**Work to be completed**
In the records below, repeat exactly the lines between the line holding "R2: 39k (GND, W4) -> 1k (GND, W4)" and the line holding "IC17: XNOR (in", inclusive, and drop the pictures.

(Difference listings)
==*==
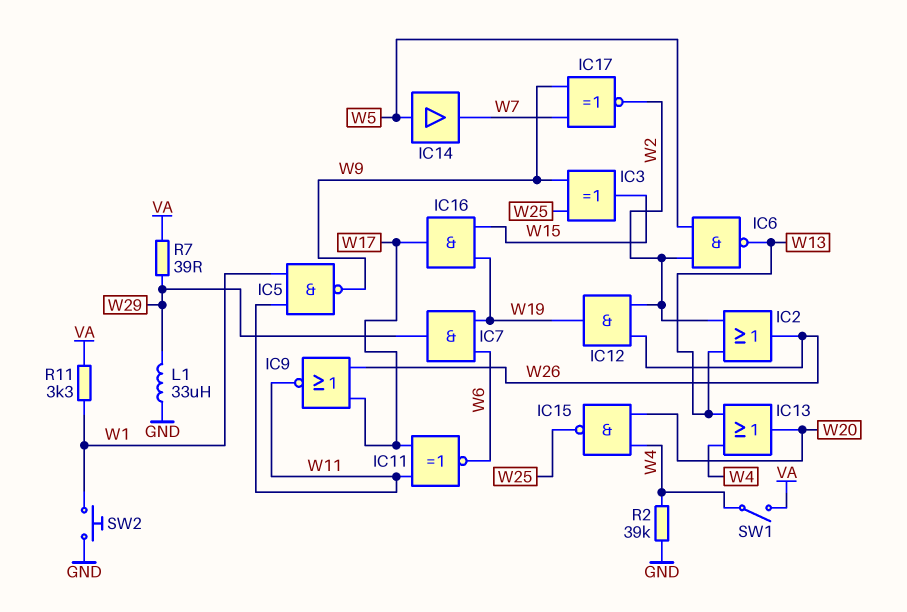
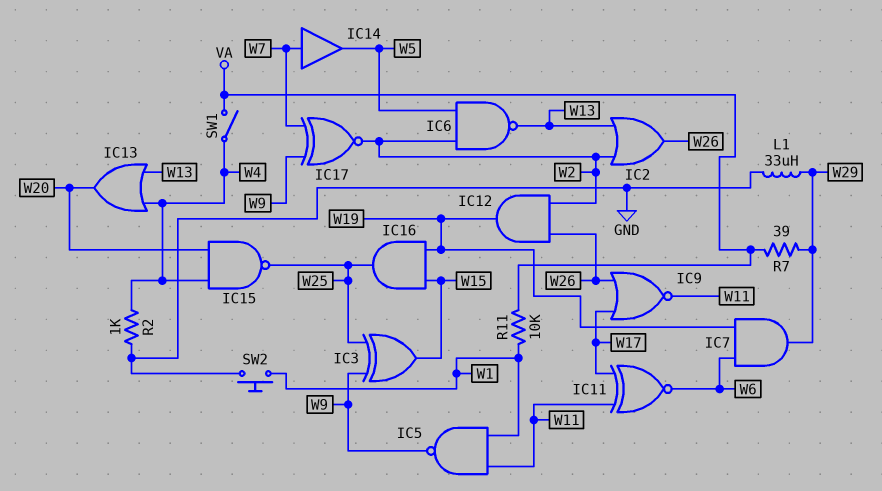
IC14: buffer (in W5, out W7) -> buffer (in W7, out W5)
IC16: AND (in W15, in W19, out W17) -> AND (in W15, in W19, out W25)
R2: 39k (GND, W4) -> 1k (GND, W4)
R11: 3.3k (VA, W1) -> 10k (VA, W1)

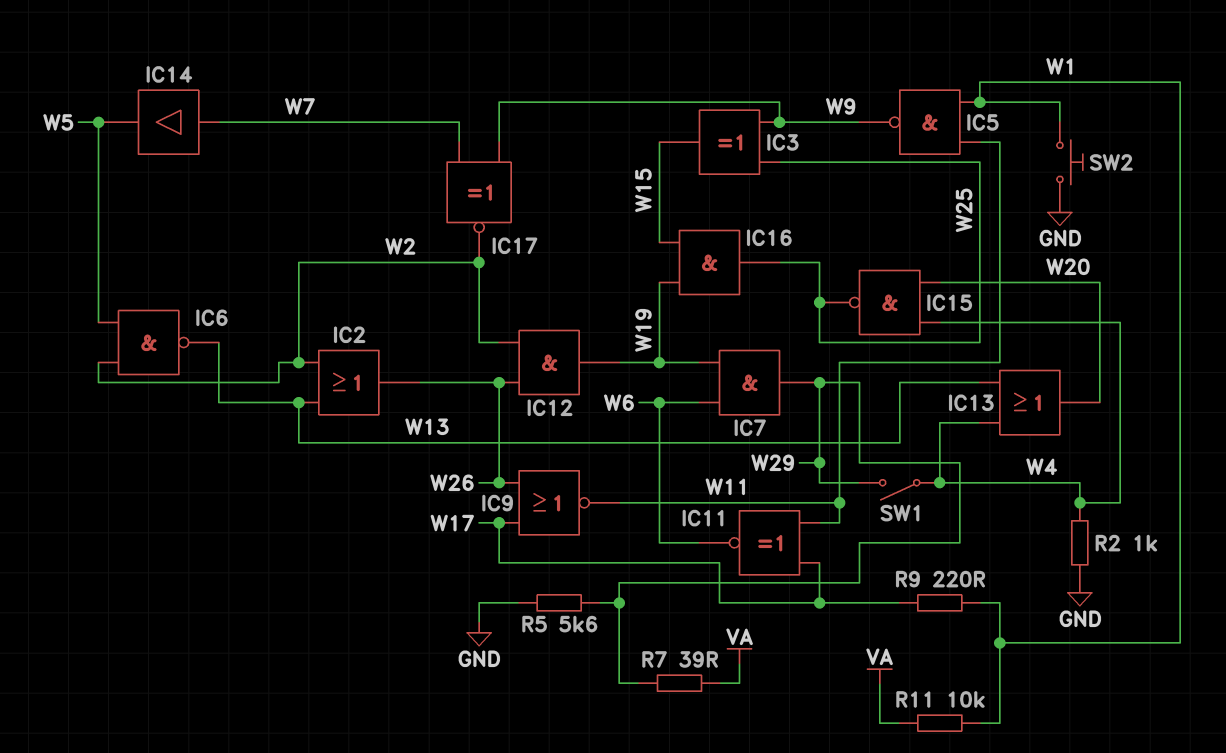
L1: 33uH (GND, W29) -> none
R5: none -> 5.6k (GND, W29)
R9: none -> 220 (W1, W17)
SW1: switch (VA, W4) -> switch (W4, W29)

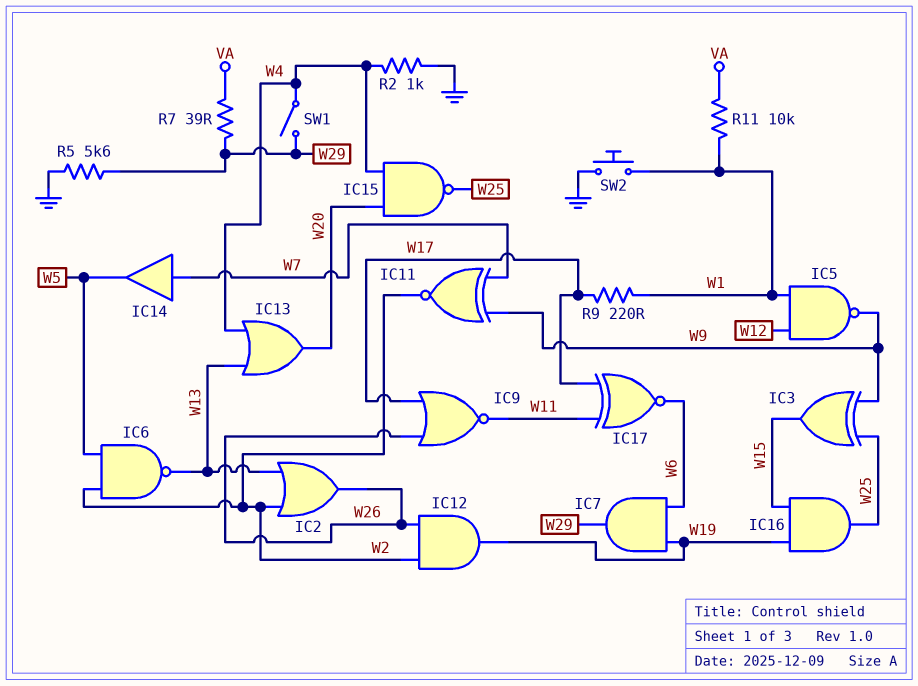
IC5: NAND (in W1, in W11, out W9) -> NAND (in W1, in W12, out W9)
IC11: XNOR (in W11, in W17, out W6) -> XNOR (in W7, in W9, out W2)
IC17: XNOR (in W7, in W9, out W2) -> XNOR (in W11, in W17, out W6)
==*==
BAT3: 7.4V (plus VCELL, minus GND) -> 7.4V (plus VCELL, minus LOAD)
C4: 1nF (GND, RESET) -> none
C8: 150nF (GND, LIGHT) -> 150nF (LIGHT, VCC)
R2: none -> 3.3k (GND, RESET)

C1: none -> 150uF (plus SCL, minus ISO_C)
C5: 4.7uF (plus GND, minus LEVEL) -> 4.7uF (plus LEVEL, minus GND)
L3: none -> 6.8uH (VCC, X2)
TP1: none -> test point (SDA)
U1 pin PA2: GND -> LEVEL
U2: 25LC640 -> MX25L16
==*==
**Solution**
R2: 39k (GND, W4) -> 1k (GND, W4)
R11: 3.3k (VA, W1) -> 10k (VA, W1)

L1: 33uH (GND, W29) -> none
R5: none -> 5.6k (GND, W29)
R9: none -> 220 (W1, W17)
SW1: switch (VA, W4) -> switch (W4, W29)

IC5: NAND (in W1, in W11, out W9) -> NAND (in W1, in W12, out W9)
IC11: XNOR (in W11, in W17, out W6) -> XNOR (in W7, in W9, out W2)
IC17: XNOR (in W7, in W9, out W2) -> XNOR (in W11, in W17, out W6)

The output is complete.